DATA FOR THIS EXERCISE.
%%

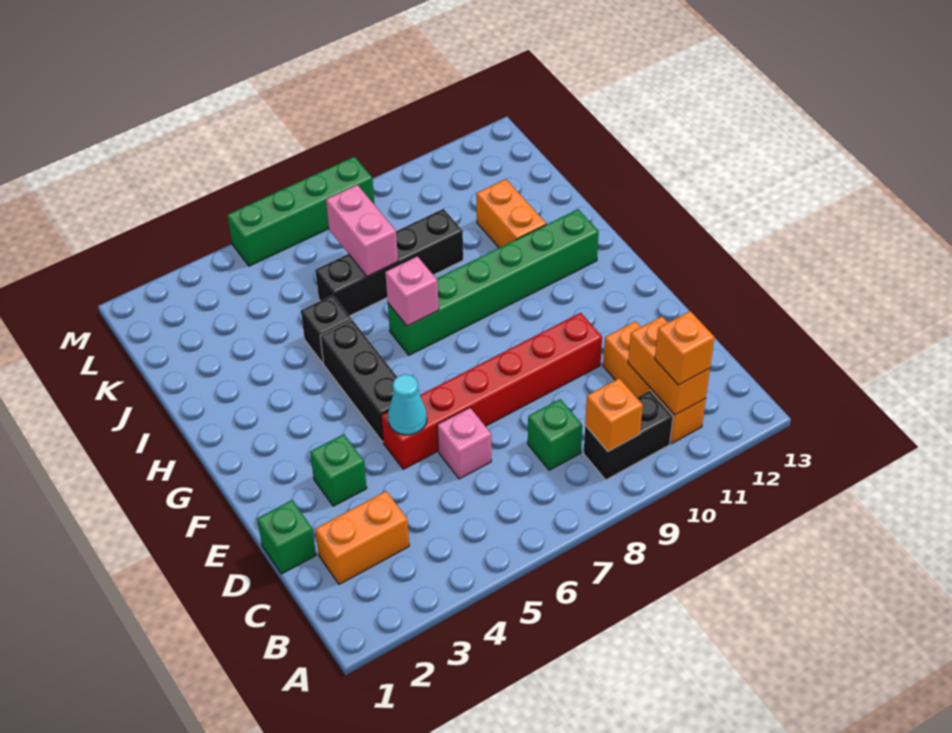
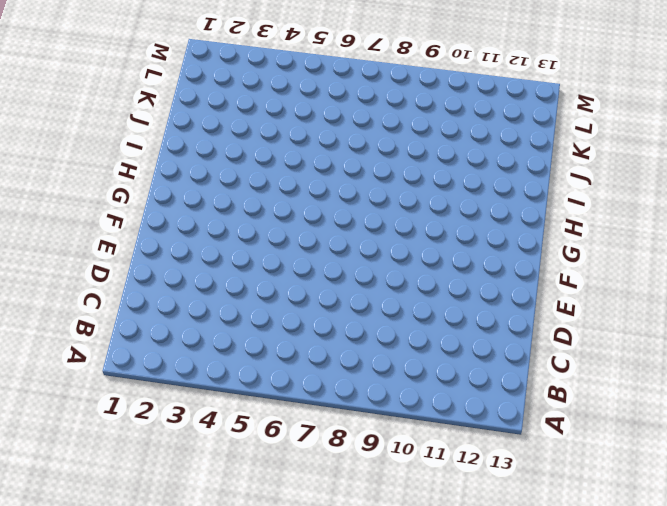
none -> black brick B9:B10 level 1
none -> orange brick B11:D11 level 1
none -> orange brick C2:C3 level 1

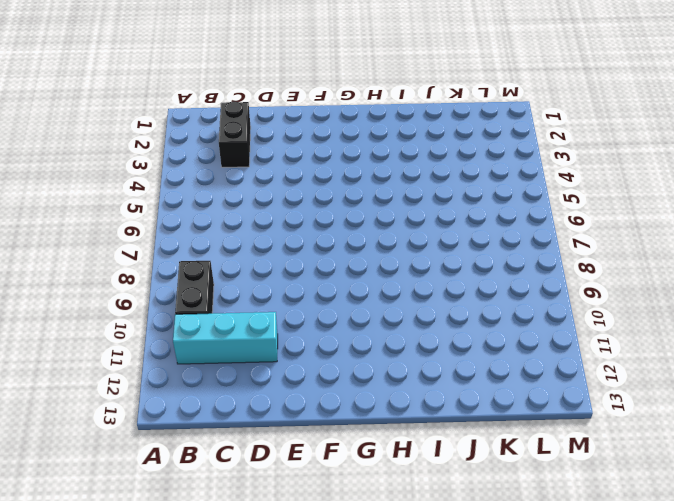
cyan brick B11:D11 level 1 -> orange brick B11:D11 level 1
black brick C2:C3 level 1 -> orange brick C2:C3 level 1
none -> green brick C8 level 1
none -> green brick D1 level 1
none -> pink brick D6 level 1

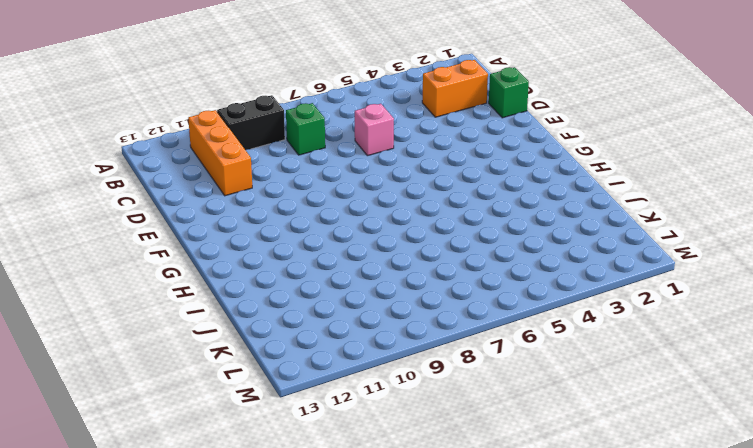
none -> green brick E3 level 1
none -> red brick E5:E10 level 1
none -> black brick F5:H5 level 1

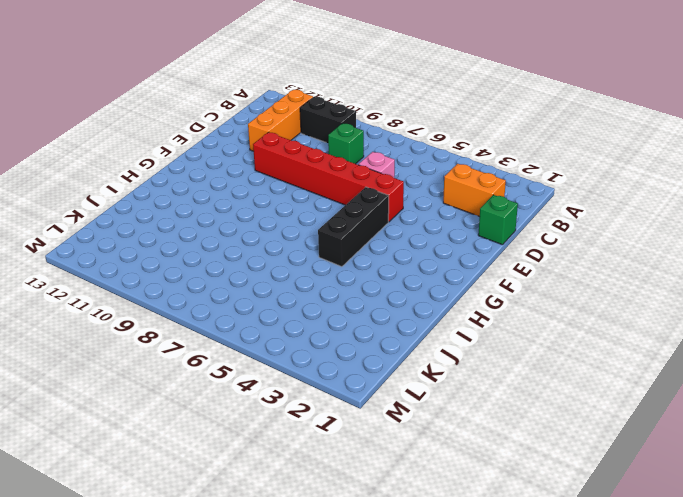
none -> green brick E3 level 1
none -> green brick H7:H12 level 1
none -> black brick I5 level 1

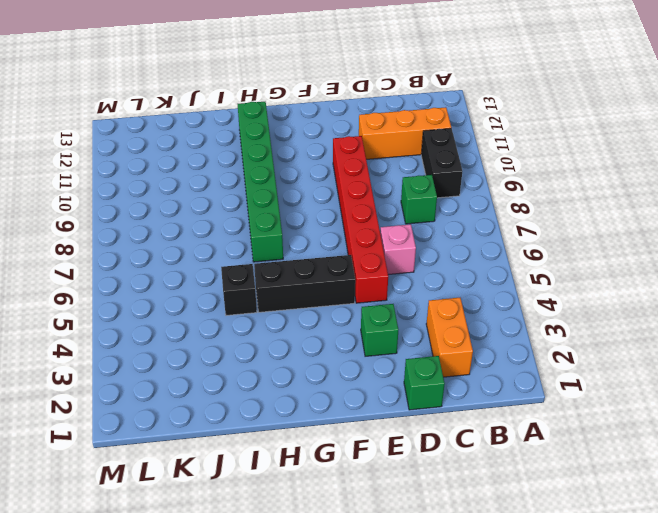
none -> orange brick I11:J11 level 1
none -> black brick J6:J9 level 1
none -> green brick M5:M8 level 1

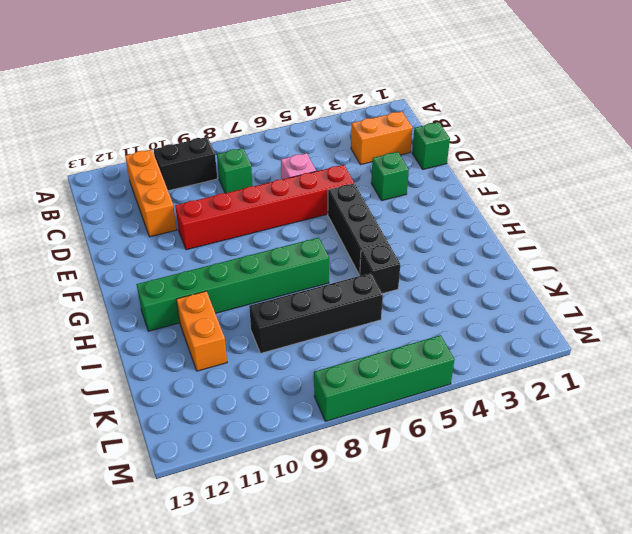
none -> orange brick B9 level 2
none -> orange brick B11:C11 level 2
none -> cyan cone E5 level 2

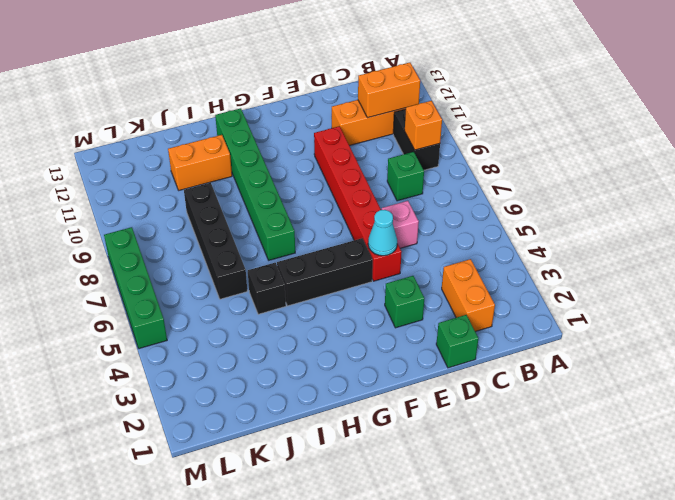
none -> pink brick H7 level 2
none -> pink brick J7:K7 level 2
none -> orange brick B11 level 3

%%

TASK STATEMENT.
Pictures are not part of the answer. Restate word for word the lines from the one with "none -> pink brick D6 level 1" through the last line of the records.

YOUR SOLUTION.
none -> pink brick D6 level 1

none -> green brick E3 level 1
none -> red brick E5:E10 level 1
none -> black brick F5:H5 level 1

none -> green brick E3 level 1
none -> green brick H7:H12 level 1
none -> black brick I5 level 1

none -> orange brick I11:J11 level 1
none -> black brick J6:J9 level 1
none -> green brick M5:M8 level 1

none -> orange brick B9 level 2
none -> orange brick B11:C11 level 2
none -> cyan cone E5 level 2

none -> pink brick H7 level 2
none -> pink brick J7:K7 level 2
none -> orange brick B11 level 3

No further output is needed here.